- **Entries shown**:

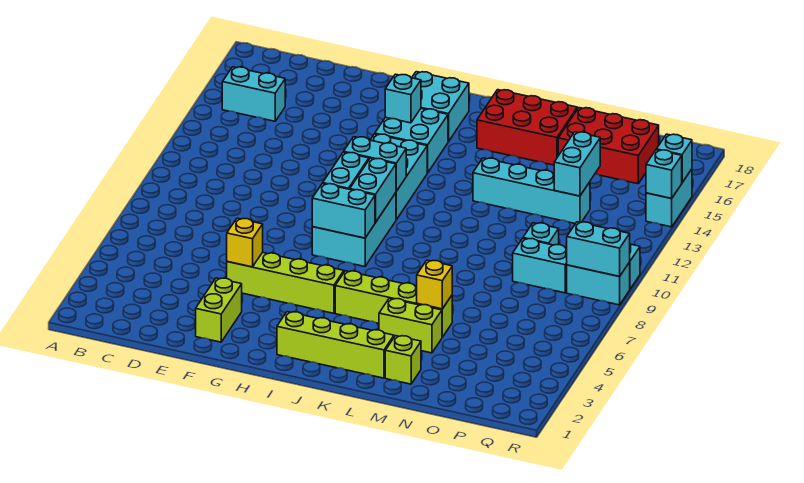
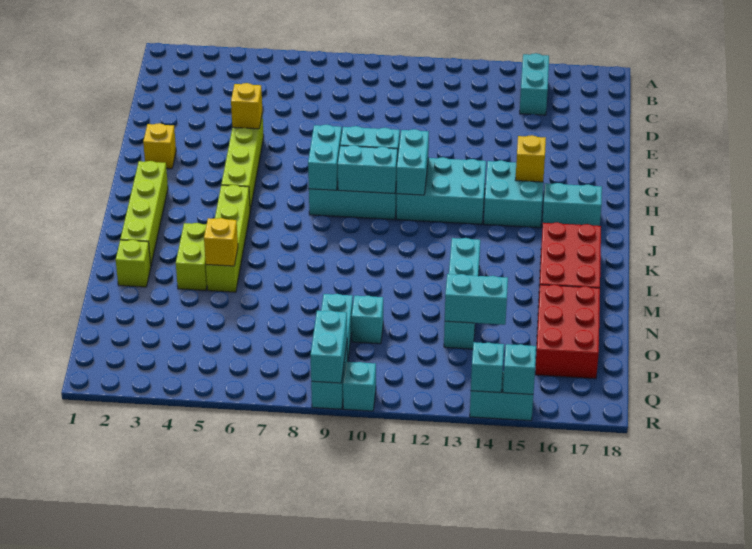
lime brick F2:F3 level 1 -> none
none -> yellow brick G2 level 1
cyan brick H15 level 2 -> yellow brick H15 level 2
cyan brick H16:I17 level 1 -> cyan brick I16:I17 level 1

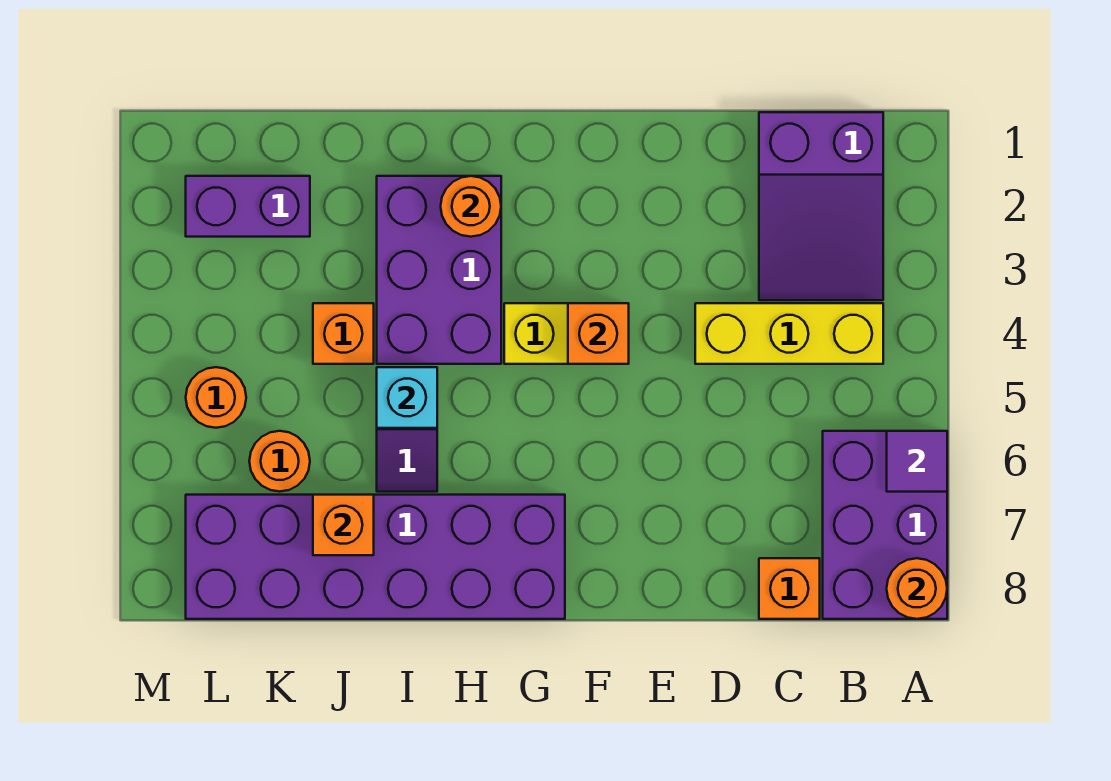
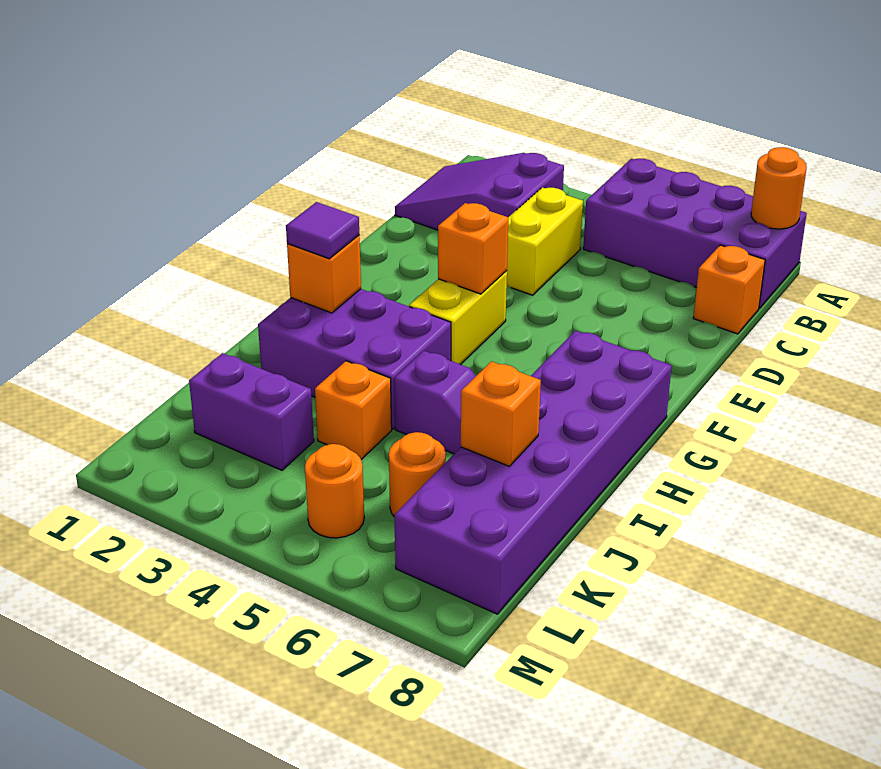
purple brick A6:B8 level 1 -> purple brick A5:B8 level 1
purple tile A6 level 2 -> purple tile H2 level 3
purple slope B1:C3 level 1 top 1 -> purple slope B1:C3 level 1 top 3
yellow brick B4:D4 level 1 -> yellow brick C4:D4 level 1
orange round brick H2 level 2 -> orange brick H2 level 2
cyan brick I5 level 2 -> none
purple brick K2:L2 level 1 -> purple brick K2:K3 level 1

- **Task statement**: Only the lines from the one containing "purple brick A6:B8" through the end of the records above belong in the output, each exactly as it stands, both ends included.

- **Response below**:
purple brick A6:B8 level 1 -> purple brick A5:B8 level 1
purple tile A6 level 2 -> purple tile H2 level 3
purple slope B1:C3 level 1 top 1 -> purple slope B1:C3 level 1 top 3
yellow brick B4:D4 level 1 -> yellow brick C4:D4 level 1
orange round brick H2 level 2 -> orange brick H2 level 2
cyan brick I5 level 2 -> none
purple brick K2:L2 level 1 -> purple brick K2:K3 level 1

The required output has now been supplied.